*PROBLEM DESCRIPTION*: Apart from the pictures, please restate every entry below exactly.

..............................

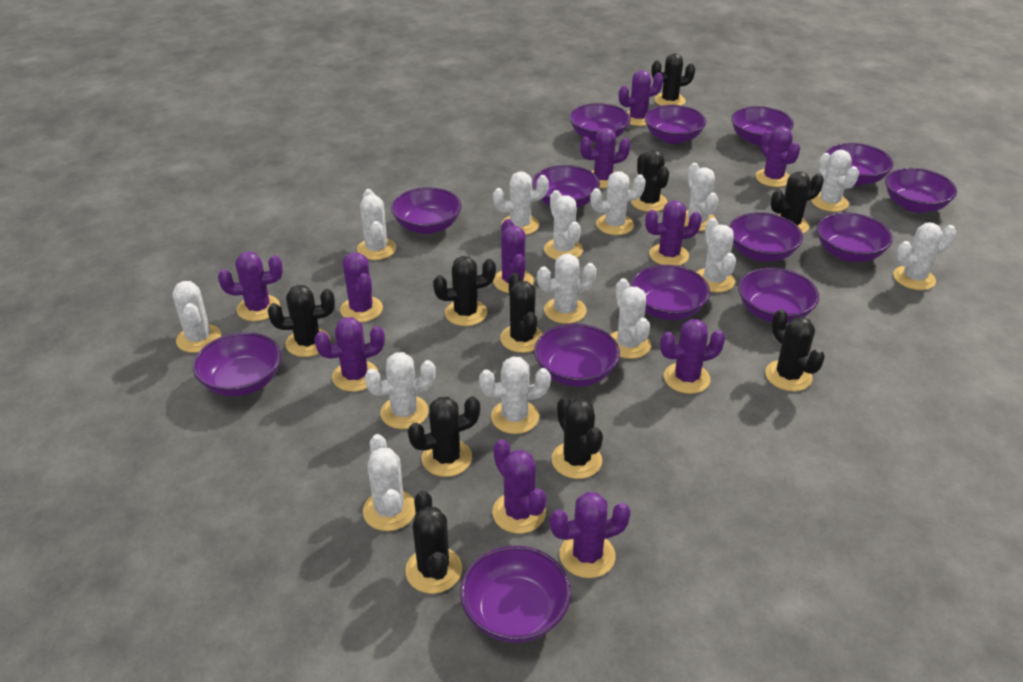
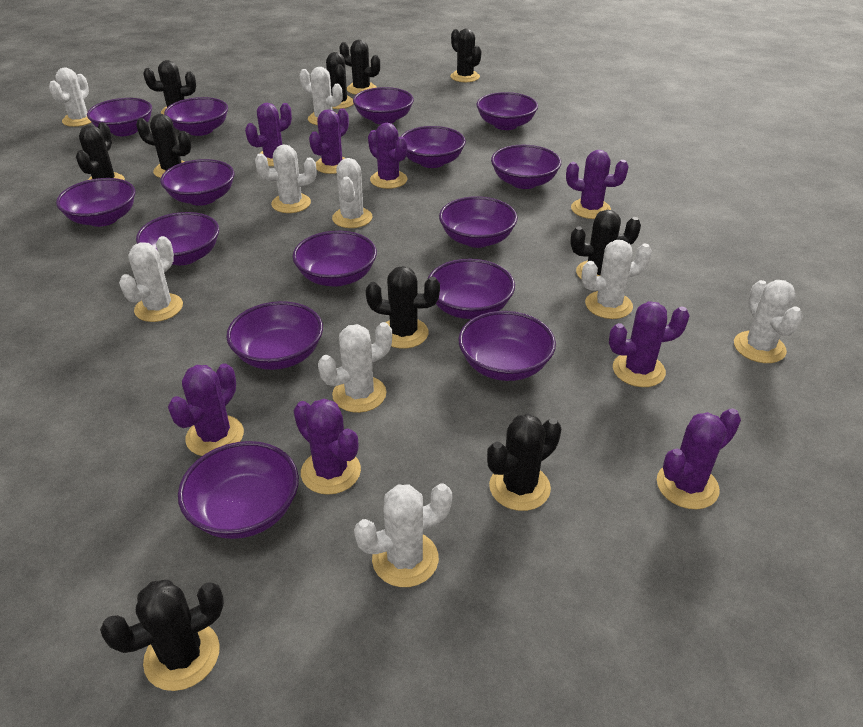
purple bowl: 14 -> 15
purple cactus: 11 -> 8
white cactus: 14 -> 9

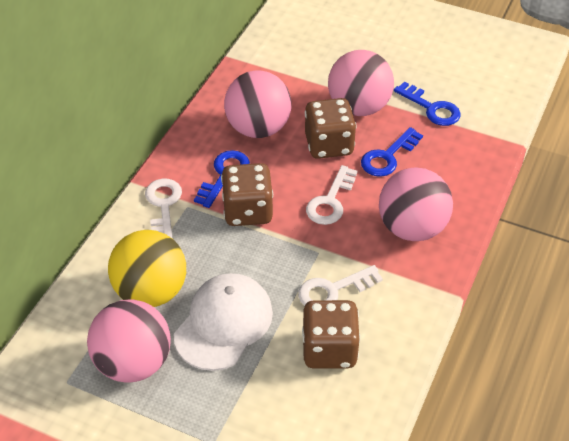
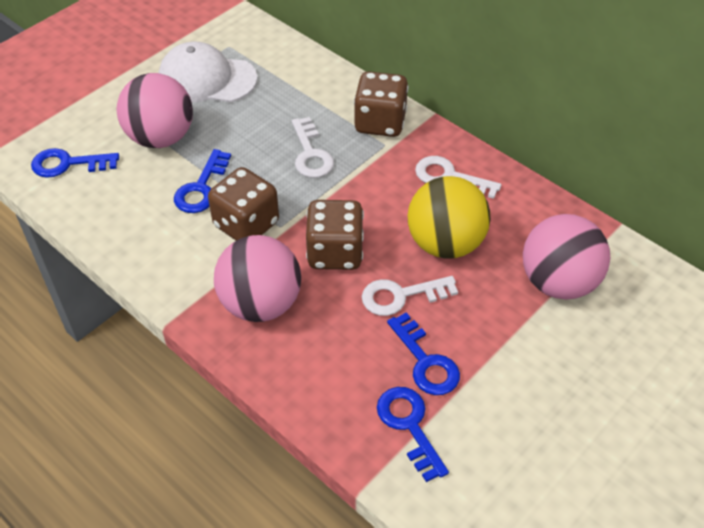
blue key: 3 -> 4
pink ball: 4 -> 3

..............................

*OUTPUT OF THE EXERCISE*:
purple bowl: 14 -> 15
purple cactus: 11 -> 8
white cactus: 14 -> 9

blue key: 3 -> 4
pink ball: 4 -> 3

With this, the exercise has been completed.